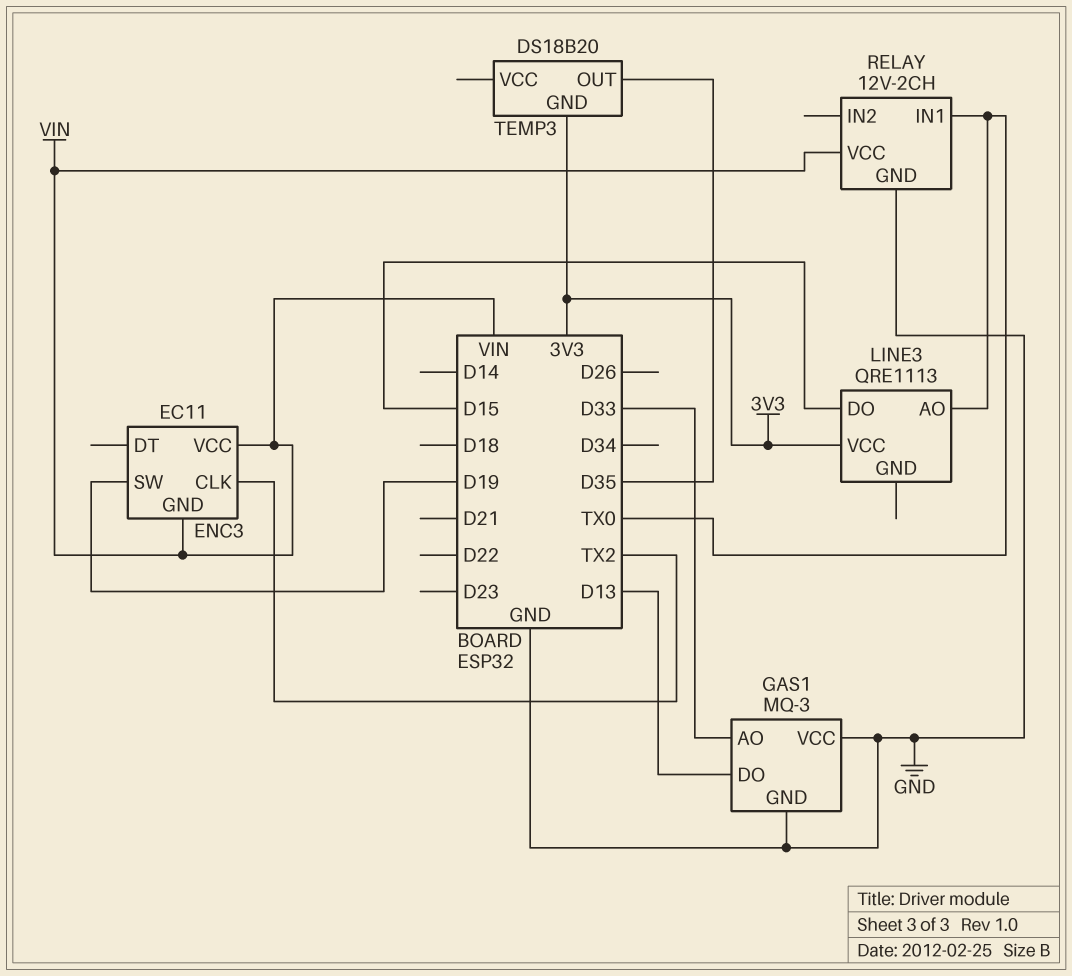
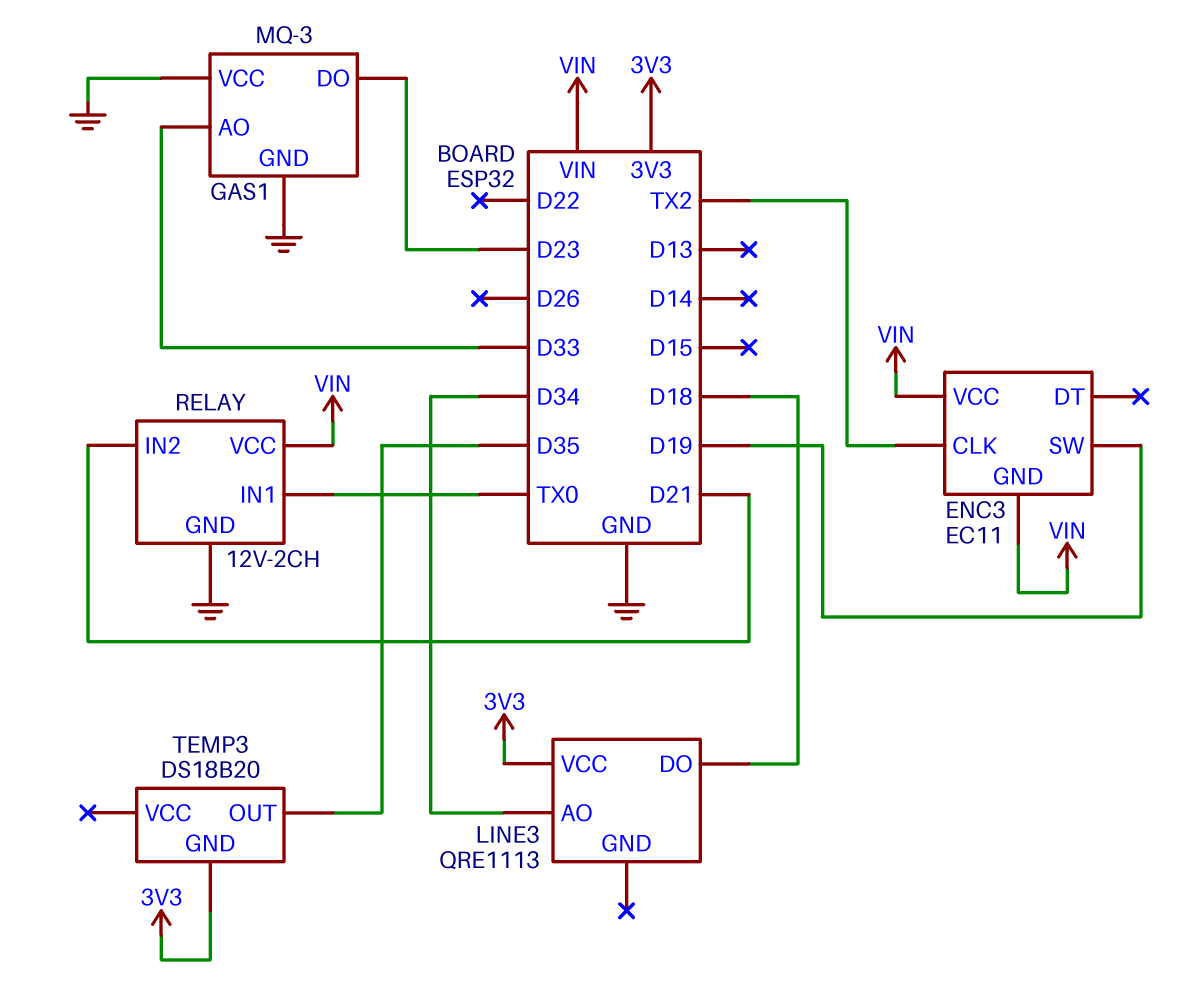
GAS1 pin DO: D13 -> D23
LINE3 pin AO: TX0 -> D34
LINE3 pin DO: D15 -> D18
RELAY pin IN2: none -> D21

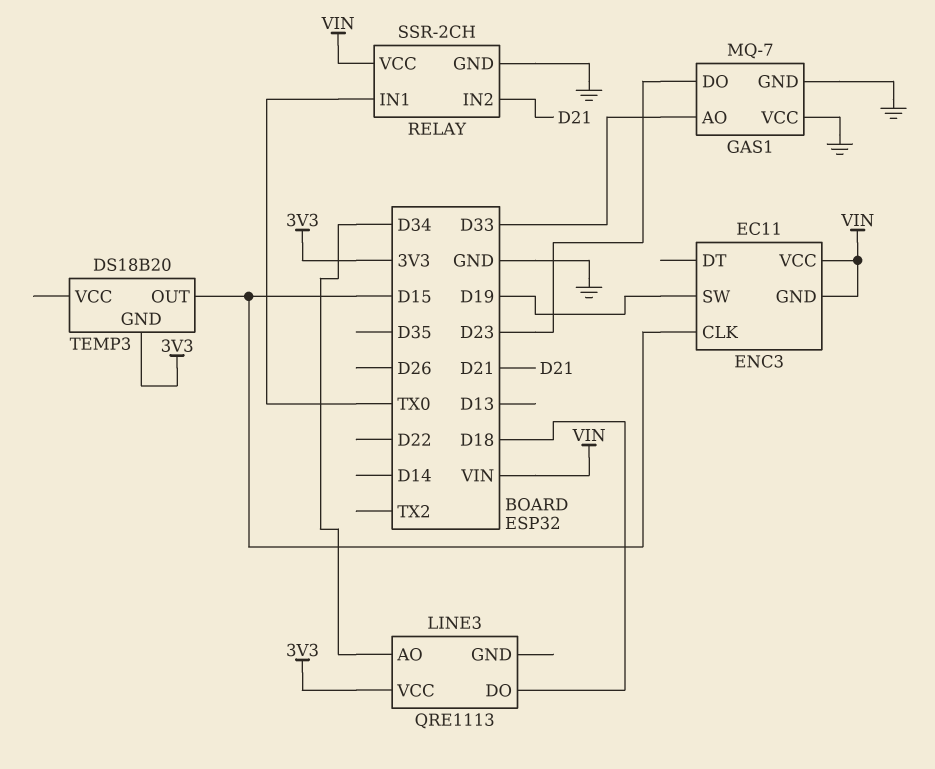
ENC3 pin CLK: TX2 -> D15
GAS1: MQ-3 -> MQ-7
RELAY: 12V-2CH -> SSR-2CH
TEMP3 pin OUT: D35 -> D15

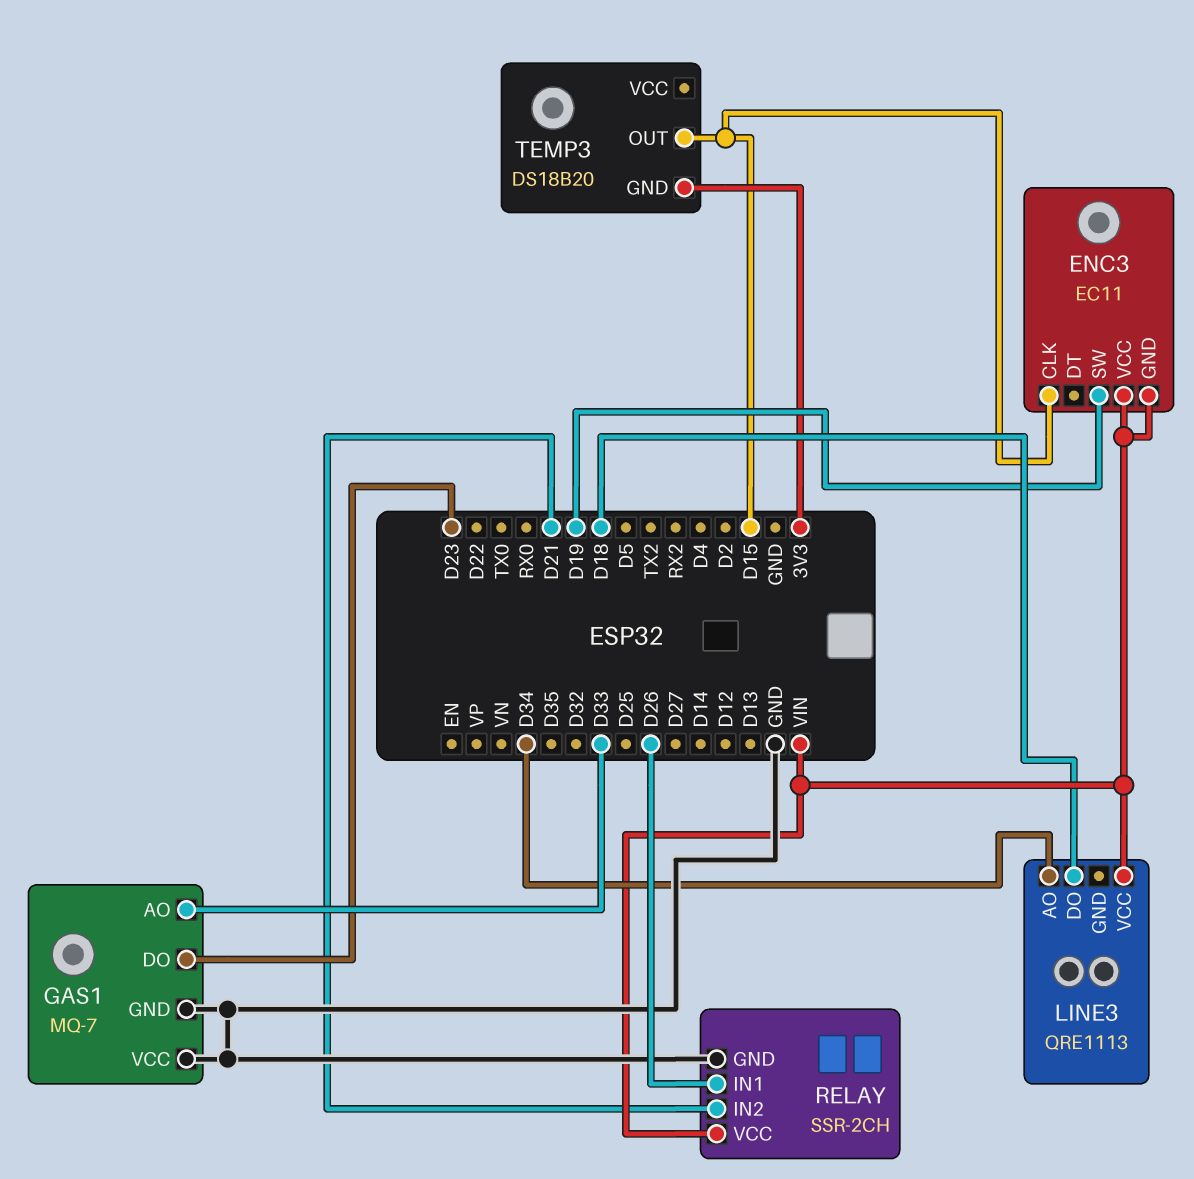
LINE3 pin VCC: 3V3 -> VIN
RELAY pin IN1: TX0 -> D26

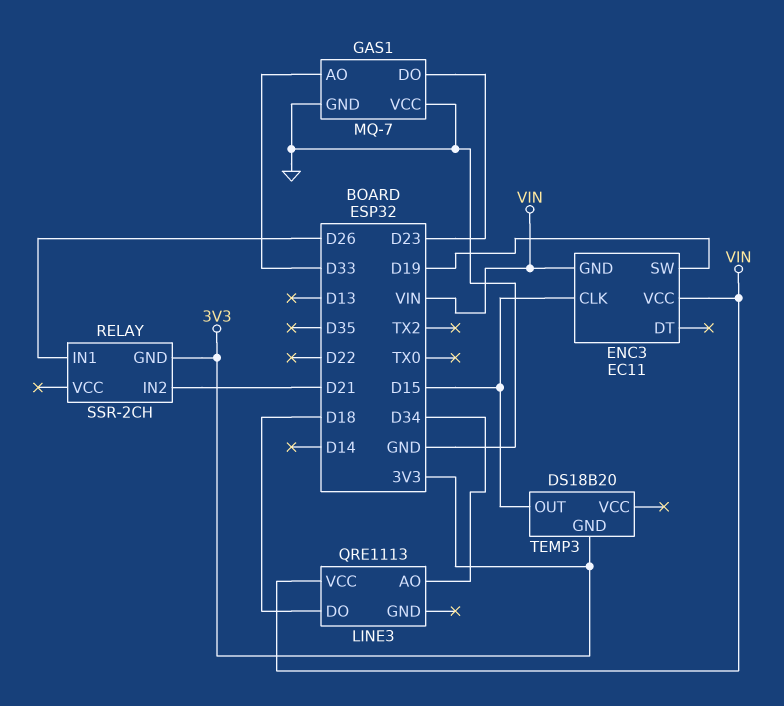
RELAY pin GND: GND -> 3V3
RELAY pin VCC: VIN -> none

***

▸ **DESCRIPTION OF THE TASK**:
Give an exact copy of the data, and omit any pictures it holds.

▸ **OUTPUT**:
GAS1 pin DO: D13 -> D23
LINE3 pin AO: TX0 -> D34
LINE3 pin DO: D15 -> D18
RELAY pin IN2: none -> D21

ENC3 pin CLK: TX2 -> D15
GAS1: MQ-3 -> MQ-7
RELAY: 12V-2CH -> SSR-2CH
TEMP3 pin OUT: D35 -> D15

LINE3 pin VCC: 3V3 -> VIN
RELAY pin IN1: TX0 -> D26

RELAY pin GND: GND -> 3V3
RELAY pin VCC: VIN -> none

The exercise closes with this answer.